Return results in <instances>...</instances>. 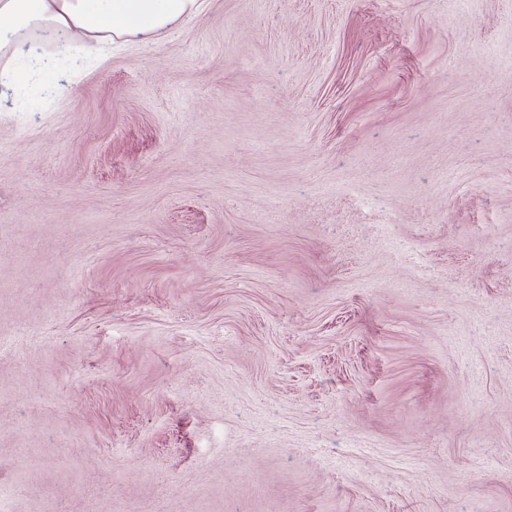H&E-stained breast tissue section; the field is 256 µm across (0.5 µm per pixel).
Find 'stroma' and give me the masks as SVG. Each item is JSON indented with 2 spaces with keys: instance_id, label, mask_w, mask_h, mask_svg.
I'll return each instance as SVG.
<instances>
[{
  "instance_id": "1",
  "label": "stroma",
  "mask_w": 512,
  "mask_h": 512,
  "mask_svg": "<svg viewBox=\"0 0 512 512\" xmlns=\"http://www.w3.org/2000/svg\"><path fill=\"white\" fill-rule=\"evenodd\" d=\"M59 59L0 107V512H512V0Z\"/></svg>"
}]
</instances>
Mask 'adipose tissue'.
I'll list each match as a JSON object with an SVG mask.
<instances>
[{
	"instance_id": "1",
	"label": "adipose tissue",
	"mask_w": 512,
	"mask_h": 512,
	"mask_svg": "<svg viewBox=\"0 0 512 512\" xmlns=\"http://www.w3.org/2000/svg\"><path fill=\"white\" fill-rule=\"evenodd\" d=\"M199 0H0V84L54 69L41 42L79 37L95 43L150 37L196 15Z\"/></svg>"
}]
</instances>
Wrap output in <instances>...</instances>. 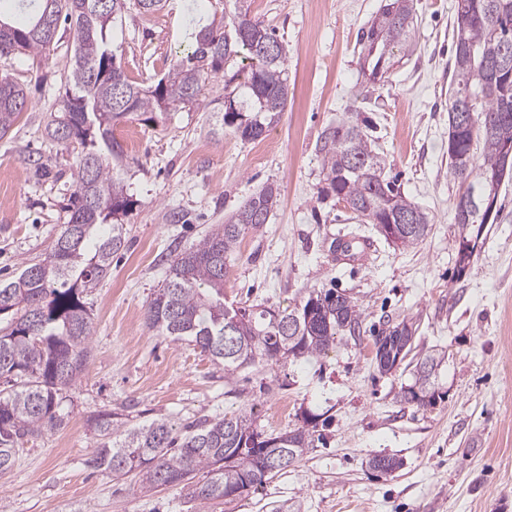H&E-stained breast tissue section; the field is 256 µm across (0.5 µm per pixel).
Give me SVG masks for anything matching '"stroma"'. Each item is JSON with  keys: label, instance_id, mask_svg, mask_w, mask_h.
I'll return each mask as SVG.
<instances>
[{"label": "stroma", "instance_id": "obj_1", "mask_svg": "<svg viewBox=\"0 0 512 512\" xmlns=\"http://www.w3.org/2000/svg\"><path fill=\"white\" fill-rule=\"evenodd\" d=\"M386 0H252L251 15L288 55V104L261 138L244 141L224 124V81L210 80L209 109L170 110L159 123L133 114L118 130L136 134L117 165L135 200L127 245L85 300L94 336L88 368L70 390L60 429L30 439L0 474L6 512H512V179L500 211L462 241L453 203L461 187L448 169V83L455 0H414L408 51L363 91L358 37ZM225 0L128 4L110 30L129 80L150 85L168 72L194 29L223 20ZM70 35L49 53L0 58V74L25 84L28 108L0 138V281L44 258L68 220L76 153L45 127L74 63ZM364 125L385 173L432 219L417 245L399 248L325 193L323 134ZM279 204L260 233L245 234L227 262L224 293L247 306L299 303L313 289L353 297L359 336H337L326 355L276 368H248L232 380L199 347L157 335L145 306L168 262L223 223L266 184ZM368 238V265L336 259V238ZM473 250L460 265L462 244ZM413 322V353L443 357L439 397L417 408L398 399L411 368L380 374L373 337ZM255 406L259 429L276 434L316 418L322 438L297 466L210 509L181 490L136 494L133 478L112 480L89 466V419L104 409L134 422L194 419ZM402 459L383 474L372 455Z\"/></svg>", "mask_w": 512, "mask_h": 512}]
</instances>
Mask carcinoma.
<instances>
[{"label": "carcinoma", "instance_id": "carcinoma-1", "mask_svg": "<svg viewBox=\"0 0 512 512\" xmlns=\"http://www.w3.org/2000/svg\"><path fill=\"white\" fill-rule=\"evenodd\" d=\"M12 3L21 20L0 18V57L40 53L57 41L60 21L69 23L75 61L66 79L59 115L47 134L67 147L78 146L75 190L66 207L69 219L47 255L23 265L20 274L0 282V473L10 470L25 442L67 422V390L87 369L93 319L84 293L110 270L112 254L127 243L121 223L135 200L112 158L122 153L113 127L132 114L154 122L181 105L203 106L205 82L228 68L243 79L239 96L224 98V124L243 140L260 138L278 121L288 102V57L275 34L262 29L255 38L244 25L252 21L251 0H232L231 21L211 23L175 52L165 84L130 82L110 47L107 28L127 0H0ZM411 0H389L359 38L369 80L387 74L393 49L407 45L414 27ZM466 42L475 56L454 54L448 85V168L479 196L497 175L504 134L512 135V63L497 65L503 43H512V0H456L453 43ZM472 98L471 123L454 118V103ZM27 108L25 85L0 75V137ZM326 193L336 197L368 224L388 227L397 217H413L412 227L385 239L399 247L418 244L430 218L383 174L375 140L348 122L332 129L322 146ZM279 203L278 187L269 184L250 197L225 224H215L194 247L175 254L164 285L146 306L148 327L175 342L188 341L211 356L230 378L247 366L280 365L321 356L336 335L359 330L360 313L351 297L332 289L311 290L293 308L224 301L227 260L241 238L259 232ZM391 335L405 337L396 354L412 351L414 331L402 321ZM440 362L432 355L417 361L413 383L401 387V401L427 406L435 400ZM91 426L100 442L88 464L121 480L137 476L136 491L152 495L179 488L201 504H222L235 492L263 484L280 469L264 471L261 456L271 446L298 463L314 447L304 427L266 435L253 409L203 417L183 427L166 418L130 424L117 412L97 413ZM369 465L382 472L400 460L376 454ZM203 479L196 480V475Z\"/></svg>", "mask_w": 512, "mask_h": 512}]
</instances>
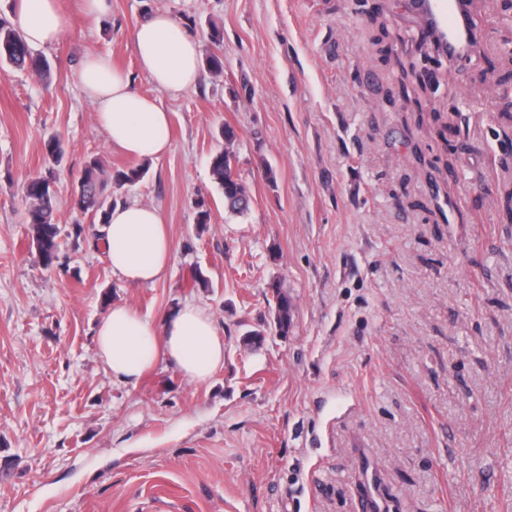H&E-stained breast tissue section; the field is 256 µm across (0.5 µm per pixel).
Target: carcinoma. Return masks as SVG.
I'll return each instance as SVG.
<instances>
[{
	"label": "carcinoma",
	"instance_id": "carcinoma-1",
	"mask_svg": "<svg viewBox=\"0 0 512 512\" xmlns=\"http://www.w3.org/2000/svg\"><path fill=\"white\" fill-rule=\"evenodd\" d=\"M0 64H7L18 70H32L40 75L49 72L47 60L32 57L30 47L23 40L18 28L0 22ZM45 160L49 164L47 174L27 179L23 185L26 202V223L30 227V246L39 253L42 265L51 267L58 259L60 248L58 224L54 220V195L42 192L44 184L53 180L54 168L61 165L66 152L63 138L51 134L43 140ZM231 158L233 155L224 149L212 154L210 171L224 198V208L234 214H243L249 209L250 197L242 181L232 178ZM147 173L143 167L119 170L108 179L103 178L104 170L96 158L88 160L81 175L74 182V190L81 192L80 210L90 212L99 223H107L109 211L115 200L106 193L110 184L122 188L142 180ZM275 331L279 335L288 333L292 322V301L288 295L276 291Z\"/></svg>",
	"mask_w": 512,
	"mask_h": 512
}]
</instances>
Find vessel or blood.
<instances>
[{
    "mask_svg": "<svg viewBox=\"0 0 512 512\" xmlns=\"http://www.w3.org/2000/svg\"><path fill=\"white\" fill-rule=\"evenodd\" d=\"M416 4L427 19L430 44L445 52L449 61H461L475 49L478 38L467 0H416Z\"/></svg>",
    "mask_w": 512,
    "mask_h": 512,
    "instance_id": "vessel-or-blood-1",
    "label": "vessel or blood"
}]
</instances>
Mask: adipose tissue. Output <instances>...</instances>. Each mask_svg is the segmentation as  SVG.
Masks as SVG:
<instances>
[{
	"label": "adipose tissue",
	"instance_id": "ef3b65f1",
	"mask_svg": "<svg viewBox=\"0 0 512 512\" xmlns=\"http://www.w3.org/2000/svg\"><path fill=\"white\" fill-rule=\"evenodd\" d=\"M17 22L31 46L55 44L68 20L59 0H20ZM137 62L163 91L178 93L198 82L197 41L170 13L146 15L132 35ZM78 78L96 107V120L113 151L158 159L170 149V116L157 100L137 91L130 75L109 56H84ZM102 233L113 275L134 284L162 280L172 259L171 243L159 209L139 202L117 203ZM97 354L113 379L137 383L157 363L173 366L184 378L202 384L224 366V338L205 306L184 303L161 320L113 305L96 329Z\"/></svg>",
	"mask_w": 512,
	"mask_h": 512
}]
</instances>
=-=-=-=-=
→ Exercise aim
The lines to quote run from the one containing "Find vessel or blood." through the final line of the material above; please give them exactly, both ends included, and nothing else.

→ The response
Find vessel or blood.
<instances>
[{
    "mask_svg": "<svg viewBox=\"0 0 512 512\" xmlns=\"http://www.w3.org/2000/svg\"><path fill=\"white\" fill-rule=\"evenodd\" d=\"M416 4L427 19L430 44L445 52L449 61H461L475 49L478 38L467 0H416Z\"/></svg>",
    "mask_w": 512,
    "mask_h": 512,
    "instance_id": "vessel-or-blood-1",
    "label": "vessel or blood"
}]
</instances>
Mask: adipose tissue. Output <instances>...</instances>. Each mask_svg is the segmentation as  SVG.
Masks as SVG:
<instances>
[{
	"label": "adipose tissue",
	"instance_id": "ef3b65f1",
	"mask_svg": "<svg viewBox=\"0 0 512 512\" xmlns=\"http://www.w3.org/2000/svg\"><path fill=\"white\" fill-rule=\"evenodd\" d=\"M17 22L31 46L55 44L68 20L59 0H20ZM137 62L163 91L178 93L198 82L197 41L170 13L146 15L132 35ZM78 78L96 107V120L113 151L158 159L170 149V116L157 100L137 91L130 75L109 56H84ZM102 233L113 275L134 284L162 280L172 259L171 243L159 209L139 202L117 203ZM97 354L113 379L137 383L157 363L173 366L184 378L202 384L224 366V338L205 306L184 303L161 320L113 305L96 329Z\"/></svg>",
	"mask_w": 512,
	"mask_h": 512
}]
</instances>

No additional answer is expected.